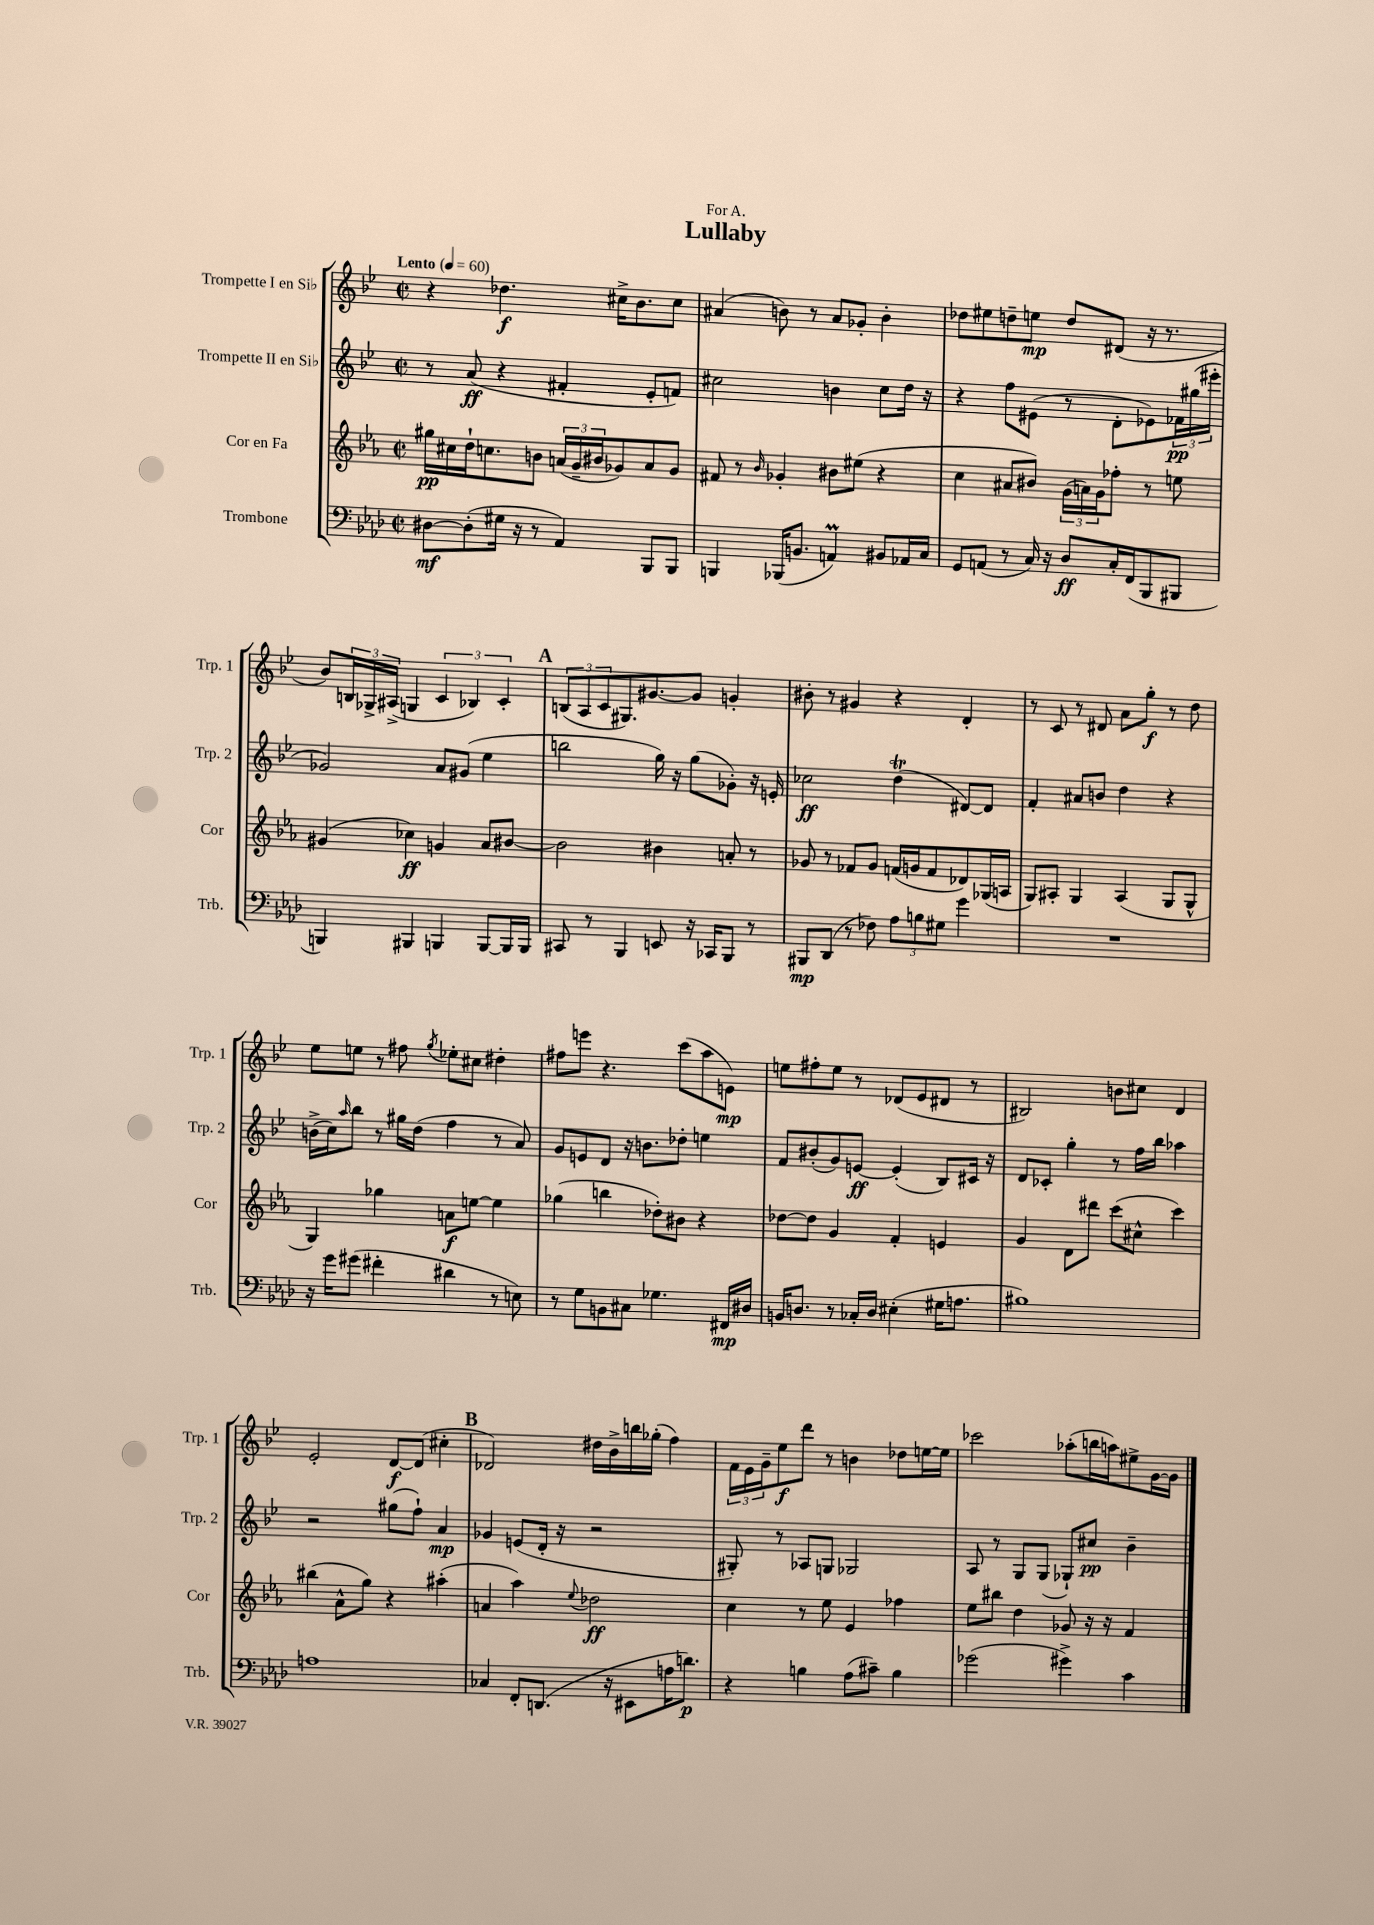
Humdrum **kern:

**kern	**dynam	**kern	**dynam	**kern	**dynam	**kern	**dynam
*part4	*part4	*part3	*part3	*part2	*part2	*part1	*part1
*staff4	*staff4	*staff3	*staff3	*staff2	*staff2	*staff1	*staff1
*I"Trombone	*	*I"Cor en Fa	*	*I"Trompette II en Si♭	*	*I"Trompette I en Si♭	*
*I'Trb.	*	*I'Cor	*	*I'Trp. 2	*	*I'Trp. 1	*
*clefF4	*	*clefG2	*	*clefG2	*	*clefG2	*
*k[b-e-a-d-]	*	*k[b-e-a-]	*	*k[b-e-]	*	*k[b-e-]	*
*M2/2	*	*M2/2	*	*M2/2	*	*M2/2	*
*met(c|)	*	*met(c|)	*	*met(c|)	*	*met(c|)	*
*MM60	*	*MM60	*	*MM60	*	*MM60	*
=1	=1	=1	=1	=1	=1	=1	=1
!	!	!	!	!	!	!LO:TX:a:B:t=Lento	!
[8D#X\L	mf	16gg#X\LL	pp	8r	.	4r	.
.	.	16cc#X\	.	.	.	.	.
(8D#'\]	.	16dd`\J	.	(8a/	ff	.	.
.	.	8.ccn\	.	.	.	.	.
16G#X\Jk	.	.	.	4r	.	4.dd-X\	f
16r	.	.	.	.	.	.	.
8r	.	8bn\J	.	.	.	.	.
4AA-/)	.	(24an/LL	.	4f#X'/	.	.	.
.	.	24g~/	.	.	.	.	.
.	.	24b#X/J	.	.	.	.	.
.	.	8g-X/)	.	.	.	16cc#X^\KL	.
.	.	.	.	.	.	8.b-\	.
8BBB-/L	.	8a/	.	8e-'/L	.	.	.
8BBB-/J	.	8g-/J	.	8fn/J)	.	8cc#\J	.
=2	=2	=2	=2	=2	=2	=2	=2
4BBBn/	.	8f#X/	.	2cc#X\	.	(4a#X/	.
.	.	8r	.	.	.	.	.
.	.	16qqb-/	.	.	.	.	.
(16BBB-X/KL	.	4g-X'/	.	.	.	8bn\)	.
8.BBn/J	.	.	.	.	.	.	.
.	.	.	.	.	.	8r	.
4AAnm/)	.	8b#X\L	.	4bn\	.	8a#/L	.
.	.	(8ee#X\J	.	.	.	8g-X'/J	.
8BB#X/L	.	4r	.	8cc#\L	.	4b'\	.
16AA-X/L	.	.	.	16dd\Jk	.	.	.
16C/JJ	.	.	.	16r	.	.	.
=3	=3	=3	=3	=3	=3	=3	=3
8GG/L	.	4cc\	.	4r	.	8dd-X\L	.
(8AAn/J	.	.	.	.	.	8ee#X\	.
8r	.	8a#X/L	.	8ff\L	.	8ddn~\	.
16C/)	.	8b#X/J)	.	(8e#X\J	.	8een\J	mp
16r	.	.	.	.	.	.	.
8D-/L	ff	(24g\LL	.	8r	.	8dd/L	.
.	.	24an\)	.	.	.	.	.
.	.	24g\J	.	.	.	.	.
16C'/L	.	8ff-X'\J	.	8d'\L	.	(8d#X/J	.
(16FF/J	.	.	.	.	.	.	.
8BBB-/	.	8r	.	8e-X\)	.	16r	.
.	.	.	.	.	.	8.r	.
8BBB#X/J	.	8een\	.	24f-X\L	pp	.	.
.	.	.	.	(24gg#X\	.	.	.
.	.	.	.	24eee#X'\JJ	.	.	.
!!LO:LB:g=z
=4	=4	=4	=4	=4	=4	=4	=4
4BBBn/)	.	(4g#X/	.	2g-X/)	.	8b-/L)	.
.	.	.	.	.	.	24Bn/L	.
.	.	.	.	.	.	24G-X^/	.
.	.	.	.	.	.	(24A#X^/JJ	.
4BBB#X/	.	4cc-X\)	ff	.	.	4Gn/	.
4BBBn/	.	4gn/	.	8a/L	.	6c/	.
.	.	.	.	(8g#X/J	.	.	.
.	.	.	.	.	.	6B-X/)	.
[8BBB/L	.	8a-/L	.	4ee-\	.	.	.
.	.	.	.	.	.	6c'/	.
16BBB/L]	.	[8b#X/J	.	.	.	.	.
16BBB/JJ	.	.	.	.	.	.	.
!!LO:REH:place=s1:t=A
=5	=5	=5	=5	=5	=5	=5	=5
8CC#X/	.	2b#\]	.	2bbn\	.	(12Bn/L	.
.	.	.	.	.	.	12A/	.
8r	.	.	.	.	.	.	.
.	.	.	.	.	.	12c/	.
4BBB-/	.	.	.	.	.	8.G#X/)	.
.	.	.	.	.	.	[8.g#X/	.
8EEn/	.	4b#X\	.	16gg\)	.	.	.
.	.	.	.	16r	.	.	.
16r	.	.	.	(8gg\L	.	8g#/J]	.
16CC-X/KL	.	.	.	.	.	.	.
8BBB-/J	.	8an'/	.	8g-X'\J)	.	4gn'/	.
8r	.	8r	.	16r	.	.	.
.	.	.	.	16en'/	.	.	.
=6	=6	=6	=6	=6	=6	=6	=6
8BBB#X/L	mp	8g-X/	.	2cc-X\	ff	8b#X'\	.
(8DD-/J	.	8r	.	.	.	8r	.
8r	.	8f-X/L	.	.	.	4g#X/	.
8F-X\)	.	8g-/J	.	.	.	.	.
12A-\L	.	(16fn/LL	.	(4ddt\	.	4r	.
.	.	16gn/J	.	.	.	.	.
12Bn\	.	.	.	.	.	.	.
.	.	8f/	.	.	.	.	.
12G#X\J	.	.	.	.	.	.	.
4g\	.	8d-X/)	.	[8d#X/L)	.	4d'/	.
.	.	(16G-X/L	.	8d#/J]	.	.	.
.	.	16An/JJ	.	.	.	.	.
=7	=7	=7	=7	=7	=7	=7	=7
1r	.	8G/L)	.	4f'/	.	8r	.
.	.	8A#X'/J	.	.	.	8c/	.
.	.	4G/	.	8a#X/L	.	8r	.
.	.	.	.	8bn/J	.	8d#X/	.
.	.	(4A#/	.	4dd\	.	8a\L	.
.	.	.	.	.	.	8gg'\J	f
.	.	8G/L	.	4r	.	8r	.
.	.	8G^^/J	.	.	.	8dd\	.
!!LO:LB:g=z
=8	=8	=8	=8	=8	=8	=8	=8
16r	.	4G/)	.	(16bn^\LL	.	8ee-\L	.
16g\KL	.	.	.	16cc\J)	.	.	.
.	.	.	.	16qqaa/	.	.	.
(8g#X\J	.	.	.	8bb-\J	.	8een\J	.
4f#X'\	.	4gg-X\	.	8r	.	8r	.
.	.	.	.	16gg#X\LL	.	8ff#X\	.
.	.	.	.	(16dd\JJ	.	.	.
.	.	.	.	.	.	8qgg/	.
4d#X\	.	8an\L	f	4ff\	.	8ee-X'\L	.
.	.	[8een\J	.	.	.	8cc#X\J	.
8r	.	4ee\]	.	8r	.	4dd#X'\	.
8En\)	.	.	.	8a/)	.	.	.
=9	=9	=9	=9	=9	=9	=9	=9
8r	.	(4gg-X\	.	8g/L	.	8ff#X\L	.
8G\L	.	.	.	8en/	.	8eeen\J	.
8BBn\	.	4bbn\	.	8d/J	.	4.r	.
8C#X\J	.	.	.	16r	.	.	.
.	.	.	.	8.bn\L	.	.	.
4.G-X\	.	8dd-X'\L)	.	.	.	.	.
.	.	8b#X\J	.	8dd-X'\J	.	(8ccc\L	.
.	.	4r	.	4een\	.	8aa\	.
16FF#X/LL	mp	.	.	.	.	8en\J)	mp
16D#X/JJ	.	.	.	.	.	.	.
=10	=10	=10	=10	=10	=10	=10	=10
16BBn/KL	.	[8dd-X\L	.	8f/L	.	8een\L	.
8.Dn/J	.	.	.	.	.	.	.
.	.	8dd-\J]	.	(8b#X'/	.	8ff#X'\	.
8r	.	4g/	.	8g/)	.	8ee\J	.
16C-X'/LL	.	.	.	[8en/J	ff	8r	.
16D/JJ	.	.	.	.	.	.	.
(4E#X'\	.	4f'/	.	(4e'/]	.	(8d-X/L	.
.	.	.	.	.	.	8e-/	.
16G#X\KL	.	4en/	.	8B-/L)	.	8d#X/J	.
8.An\J	.	.	.	.	.	.	.
.	.	.	.	16c#X/Jk	.	8r	.
.	.	.	.	16r	.	.	.
=11	=11	=11	=11	=11	=11	=11	=11
1B#X)	.	4g/	.	8d/L	.	2B#X/)	.
.	.	.	.	8c-X'/J	.	.	.
.	.	8d\L	.	4gg'\	.	.	.
.	.	8ddd#X\J	.	.	.	.	.
.	.	(8ccc\L	.	8r	.	8bn\L	.
.	.	8cc#X^^\J	.	16ff\LL	.	8cc#X\J	.
.	.	.	.	16bb-\JJ	.	.	.
.	.	4ccc\)	.	4aa-X\	.	4d/	.
!!LO:LB:g=z
=12	=12	=12	=12	=12	=12	=12	=12
1An	.	(4bb#X\	.	2r	.	2e-'/	.
.	.	8a-^^\L	.	.	.	.	.
.	.	8gg\J)	.	.	.	.	.
.	.	4r	.	(8gg#X\L	.	[8d/L	f
.	.	.	.	8ff`\J)	.	(8d/J]	.
.	.	(4aa#X'\	.	4a/	mp	4cc#X'\	.
!!LO:REH:place=s1:t=B
=13	=13	=13	=13	=13	=13	=13	=13
4C-X/	.	4an/	.	4g-X/	.	2d-X/)	.
8FF'/L	.	4aa-\)	.	(8en/L	.	.	.
(8.DDn/J	.	.	.	16d'/Jk	.	.	.
.	.	.	.	16r	.	.	.
.	.	8qqee-/	.	.	.	.	.
.	.	2dd-X\	ff	2r	.	16dd#X\LL	.
16r	.	.	.	.	.	16b-^\	.
8EE#X\L	.	.	.	.	.	16bbn\	.
.	.	.	.	.	.	(16gg-X'\JJ	.
16An\K	.	.	.	.	.	4ff\)	.
8.dn\J)	p	.	.	.	.	.	.
=14	=14	=14	=14	=14	=14	=14	=14
4r	.	4cc\	.	8G#X'/)	.	24f\LL	.
.	.	.	.	.	.	24e-\	.
.	.	.	.	.	.	24g~\J	.
.	.	.	.	8r	.	8ee-\	f
4Bn\	.	8r	.	8A-X/L	.	8ddd\J	.
.	.	8ee-\	.	8Gn/J	.	8r	.
(8A-\L	.	4e-/	.	2G-X/	.	4bn\	.
8c#X~\J)	.	.	.	.	.	.	.
4B\	.	4ff-X\	.	.	.	8dd-X\L	.
.	.	.	.	.	.	[16een\L	.
.	.	.	.	.	.	16ee\JJ]	.
=15	=15	=15	=15	=15	=15	=15	=15
(2g-X\	.	8ee-\L	.	8A/	.	2ccc-X\	.
.	.	8bb#X\J	.	8r	.	.	.
.	.	4dd\	.	8G/L	.	.	.
.	.	.	.	(8G/J	.	.	.
4g#X^\)	.	8g-X/	.	8G-X`/L)	.	(8aa-X'\L	.
.	.	16r	.	8cc#X/J	pp	16bbn\L	.
.	.	16r	.	.	.	16aan\J)	.
4c\	.	4f/	.	4b-~\	.	8ee#X^\	.
.	.	.	.	.	.	[16g\L	.
.	.	.	.	.	.	16g\JJ]	.
==	==	==	==	==	==	==	==
*-	*-	*-	*-	*-	*-	*-	*-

■ ■ ■ ■

TASK STATEMENT
Return every line above that contains the string "kern", matching case exactly.

TASK ANSWER
Humdrum **kern:
**kern	**dynam	**kern	**dynam	**kern	**dynam	**kern	**dynam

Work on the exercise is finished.